• **Information supplied**:
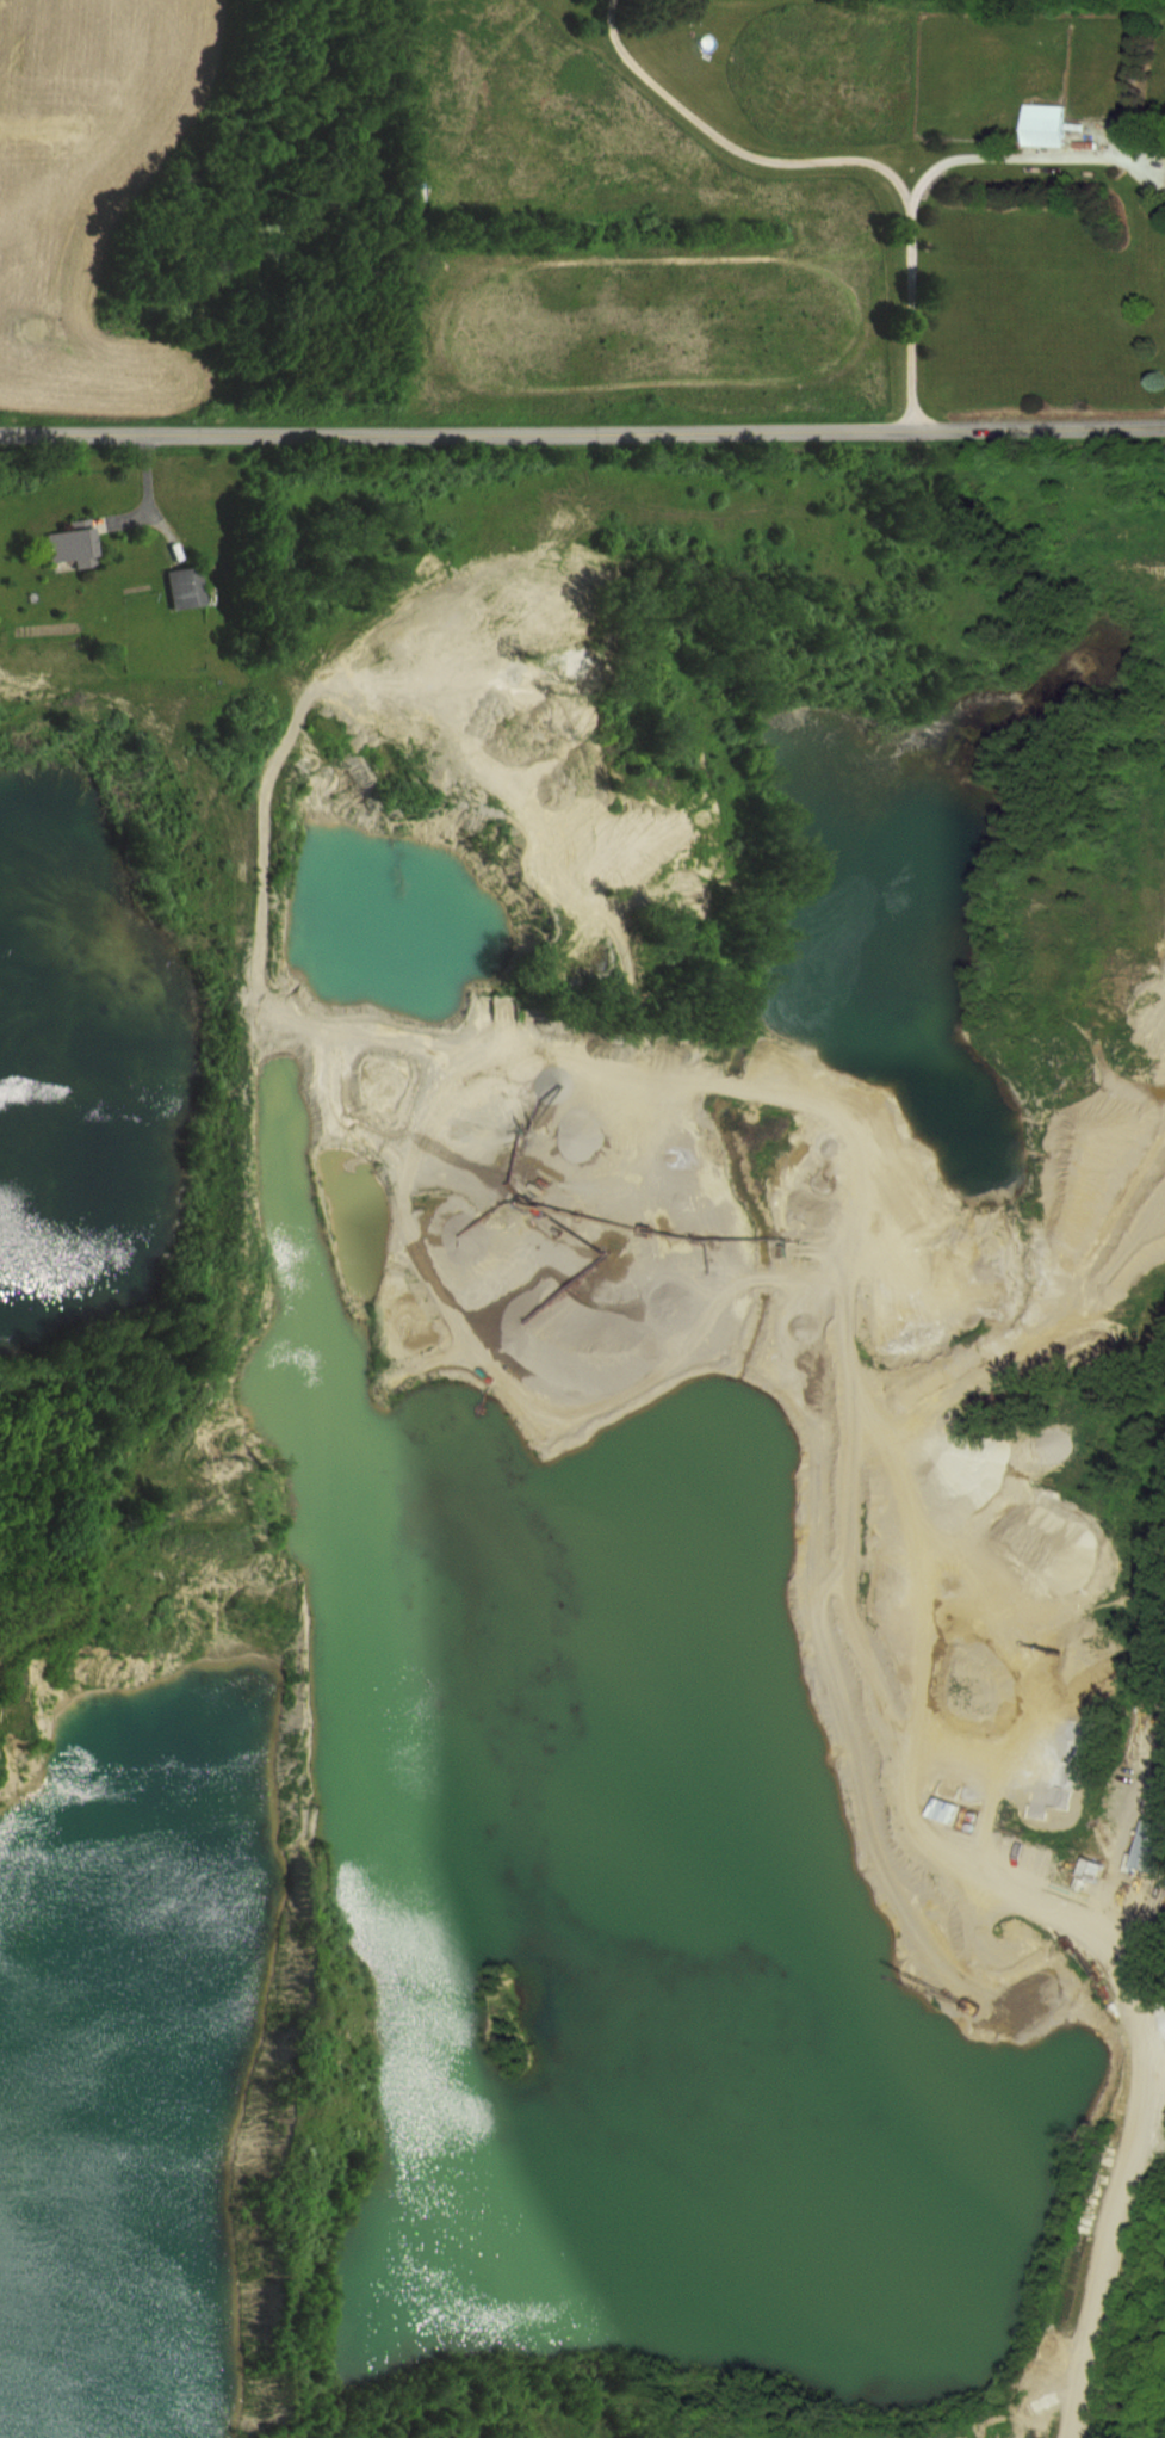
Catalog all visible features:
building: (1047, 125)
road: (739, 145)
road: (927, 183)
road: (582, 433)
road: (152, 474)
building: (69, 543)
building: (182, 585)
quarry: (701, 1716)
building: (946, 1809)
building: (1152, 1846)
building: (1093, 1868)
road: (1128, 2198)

• **What you need to do**: Every record above needs to be repeated exactly; pictures are to be left out.

• **Output of the task**:
Catalog all visible features:
building: (1047, 125)
road: (739, 145)
road: (927, 183)
road: (582, 433)
road: (152, 474)
building: (69, 543)
building: (182, 585)
quarry: (701, 1716)
building: (946, 1809)
building: (1152, 1846)
building: (1093, 1868)
road: (1128, 2198)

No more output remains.